**Job item**
Precisely the lines from the one with "lime 1x1 cone [463,286,511,365] -> none" through the end of the data, both included, must make up the response, each restated word for word.

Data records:

____________________

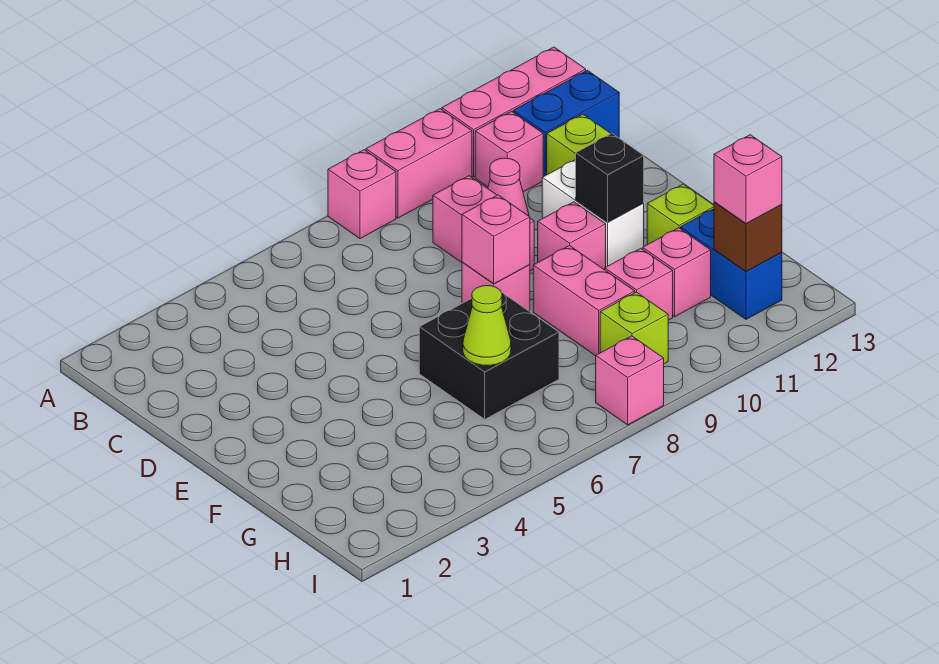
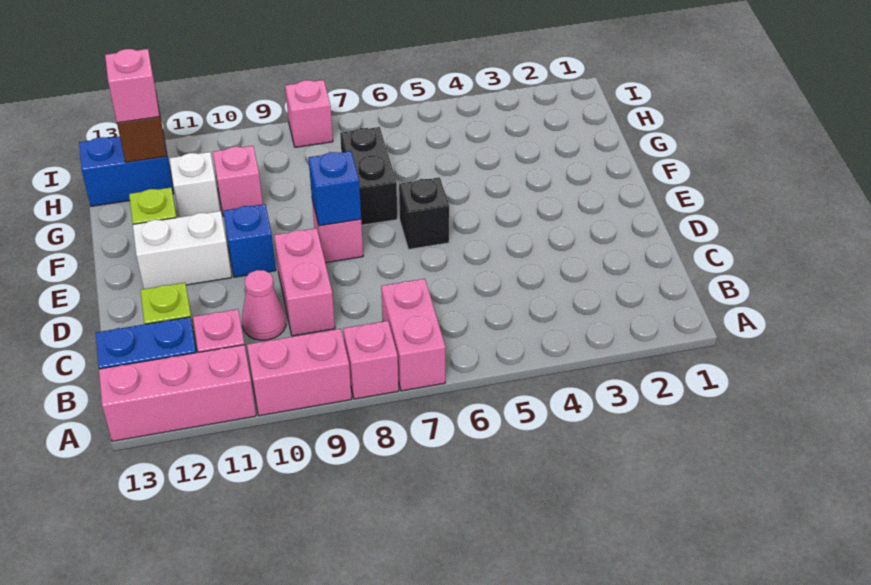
white 1x2 brick [542,159,644,267] -> white 1x2 brick turned to [133,211,232,289]
pink 1x1 brick [462,195,530,284] -> blue 1x1 brick [308,151,361,226]
pink 1x1 brick [538,202,606,270] -> blue 1x1 brick [223,204,276,277]
black 1x1 brick [576,133,644,222] -> black 1x1 brick moved to [399,177,449,249]
black 2x2 brick [419,292,559,419] -> black 1x2 brick [340,127,397,225]
pink 1x2 brick [533,246,635,356] -> pink 1x2 brick moved to [381,279,445,391]
lime 1x1 cone [463,286,511,365] -> none
pink 1x1 brick [643,228,711,317] -> white 1x1 brick [169,152,220,217]
blue 1x2 brick [681,209,782,319] -> blue 1x2 brick turned to [79,136,174,206]
lime 1x1 brick [600,292,668,364] -> none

____________________

**Response**
lime 1x1 cone [463,286,511,365] -> none
pink 1x1 brick [643,228,711,317] -> white 1x1 brick [169,152,220,217]
blue 1x2 brick [681,209,782,319] -> blue 1x2 brick turned to [79,136,174,206]
lime 1x1 brick [600,292,668,364] -> none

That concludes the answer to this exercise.